▶ About this task
Repeat precisely the span of lines below that opens with the line containing "orange triangle: (246, 36)" and closes with the line containing "brown star: (201, 89) -> (215, 121), moved", both included.

┏━━

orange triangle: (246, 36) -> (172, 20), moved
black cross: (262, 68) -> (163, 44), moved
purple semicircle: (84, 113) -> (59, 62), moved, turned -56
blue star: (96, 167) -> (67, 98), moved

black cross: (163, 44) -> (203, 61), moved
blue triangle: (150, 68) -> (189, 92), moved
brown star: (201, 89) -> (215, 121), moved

┗━━
┏━━

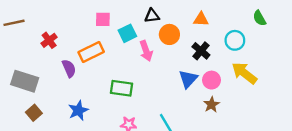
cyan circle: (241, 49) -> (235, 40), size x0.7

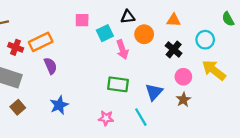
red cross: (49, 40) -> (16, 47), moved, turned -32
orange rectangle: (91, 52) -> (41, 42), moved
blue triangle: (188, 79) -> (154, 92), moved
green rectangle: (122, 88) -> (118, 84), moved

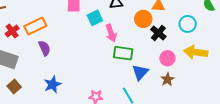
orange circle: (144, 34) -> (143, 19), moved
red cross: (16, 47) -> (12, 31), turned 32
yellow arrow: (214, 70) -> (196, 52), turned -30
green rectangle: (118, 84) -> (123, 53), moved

┗━━
┏━━

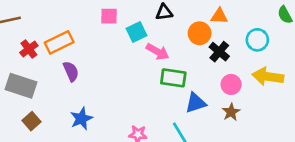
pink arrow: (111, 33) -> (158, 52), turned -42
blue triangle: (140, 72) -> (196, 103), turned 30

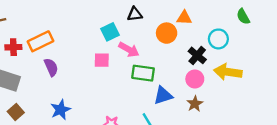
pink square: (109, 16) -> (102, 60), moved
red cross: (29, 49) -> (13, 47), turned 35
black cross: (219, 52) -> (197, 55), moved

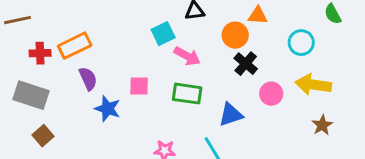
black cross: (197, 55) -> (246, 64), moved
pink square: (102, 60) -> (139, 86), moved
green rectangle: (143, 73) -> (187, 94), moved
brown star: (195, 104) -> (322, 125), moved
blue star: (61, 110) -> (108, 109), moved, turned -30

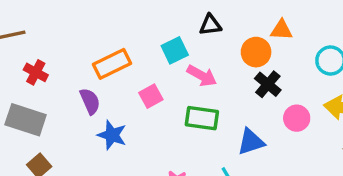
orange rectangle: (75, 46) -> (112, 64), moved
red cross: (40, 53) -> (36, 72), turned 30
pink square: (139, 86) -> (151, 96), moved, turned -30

┗━━

▶ Result
orange triangle: (246, 36) -> (172, 20), moved
black cross: (262, 68) -> (163, 44), moved
purple semicircle: (84, 113) -> (59, 62), moved, turned -56
blue star: (96, 167) -> (67, 98), moved

black cross: (163, 44) -> (203, 61), moved
blue triangle: (150, 68) -> (189, 92), moved
brown star: (201, 89) -> (215, 121), moved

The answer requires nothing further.